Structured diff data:
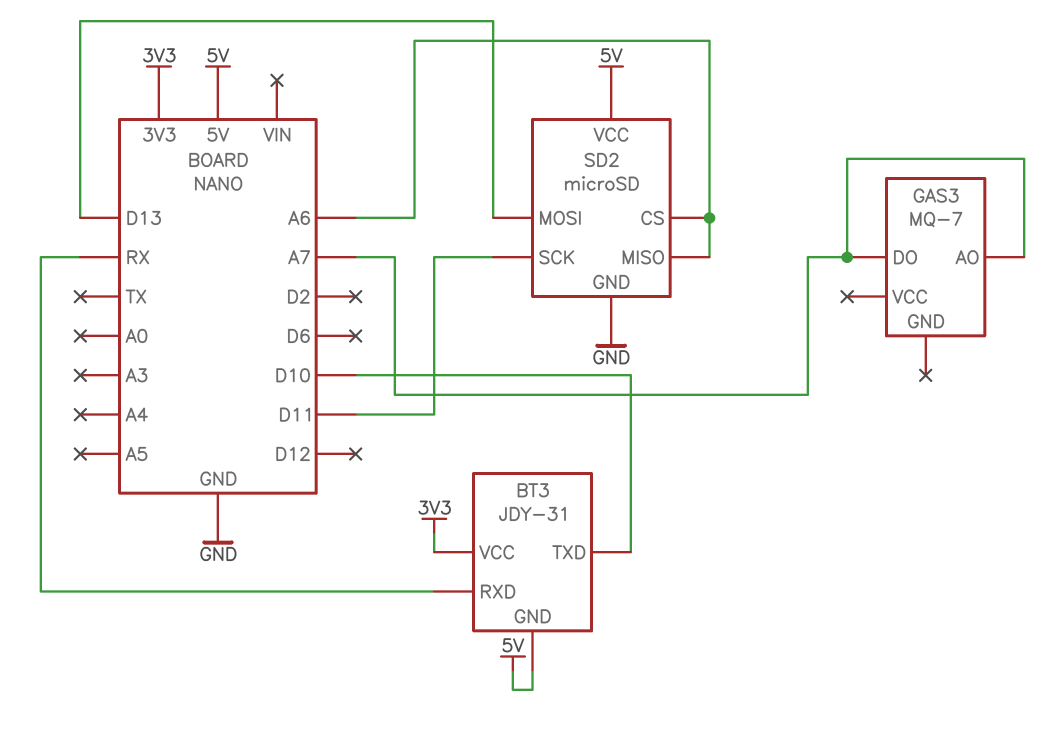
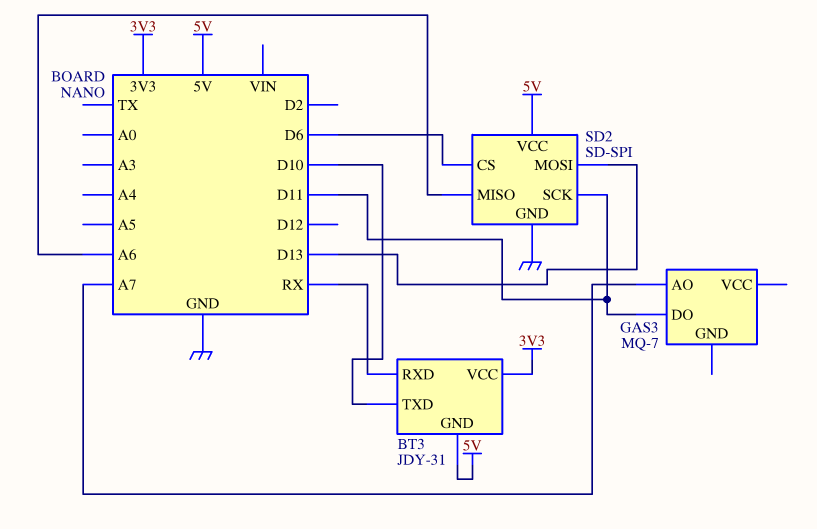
GAS3 pin DO: A7 -> D11
SD2: microSD -> SD-SPI
SD2 pin CS: A6 -> D6

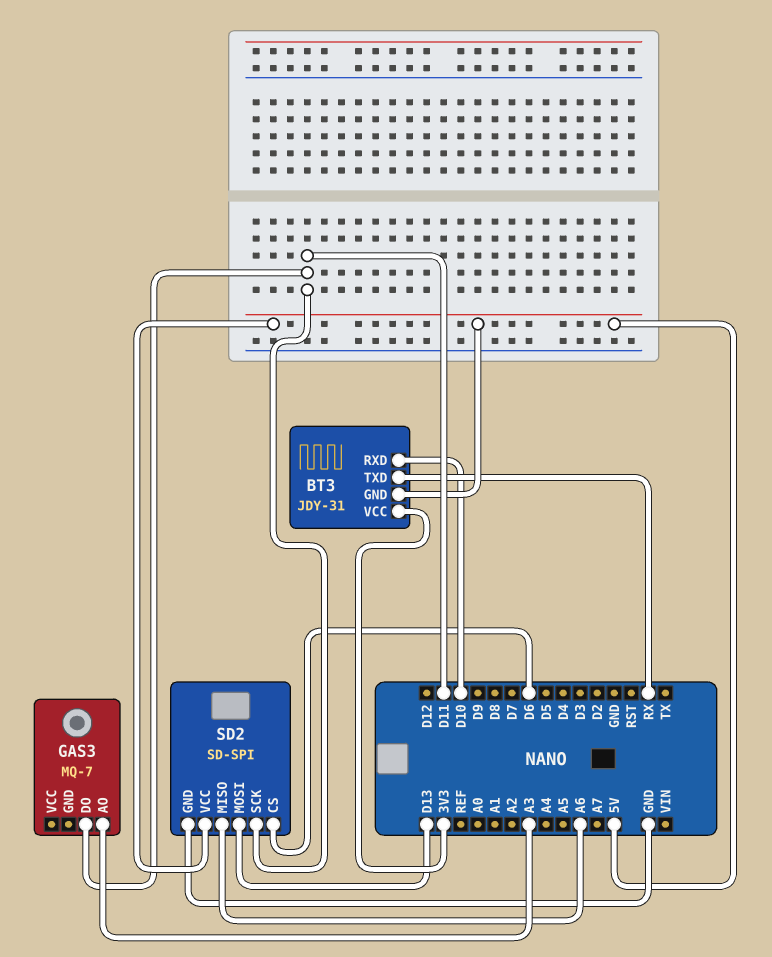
BT3 pin RXD: RX -> D10
BT3 pin TXD: D10 -> RX
GAS3 pin AO: A7 -> A3

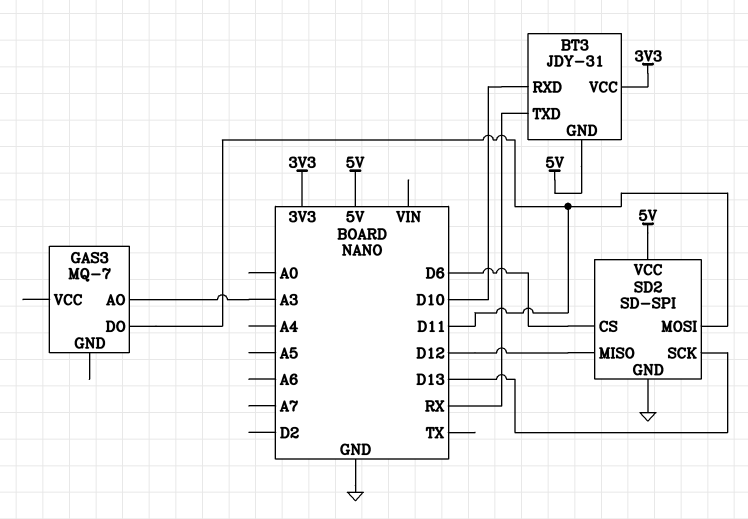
SD2 pin MISO: A6 -> D12
SD2 pin MOSI: D13 -> D11
SD2 pin SCK: D11 -> D13

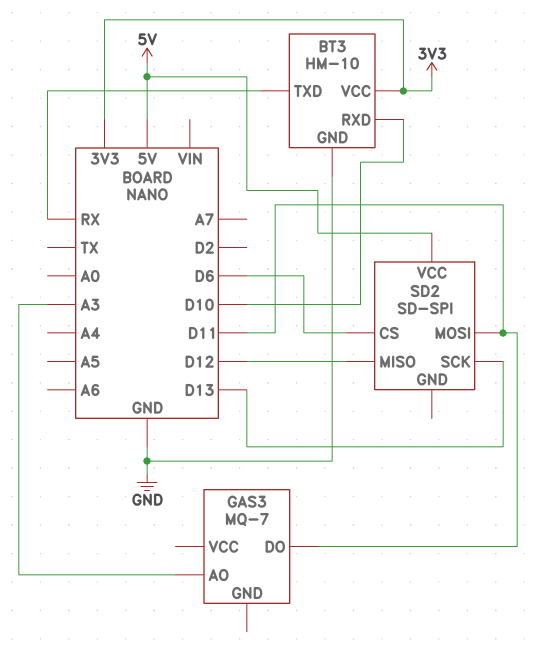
BT3: JDY-31 -> HM-10
BT3 pin GND: 5V -> GND
SD2 pin GND: GND -> none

ACTION ITEM:
From the first line to the last, retype the data exactly, but omit every image.

EXERCISE ANSWER:
GAS3 pin DO: A7 -> D11
SD2: microSD -> SD-SPI
SD2 pin CS: A6 -> D6

BT3 pin RXD: RX -> D10
BT3 pin TXD: D10 -> RX
GAS3 pin AO: A7 -> A3

SD2 pin MISO: A6 -> D12
SD2 pin MOSI: D13 -> D11
SD2 pin SCK: D11 -> D13

BT3: JDY-31 -> HM-10
BT3 pin GND: 5V -> GND
SD2 pin GND: GND -> none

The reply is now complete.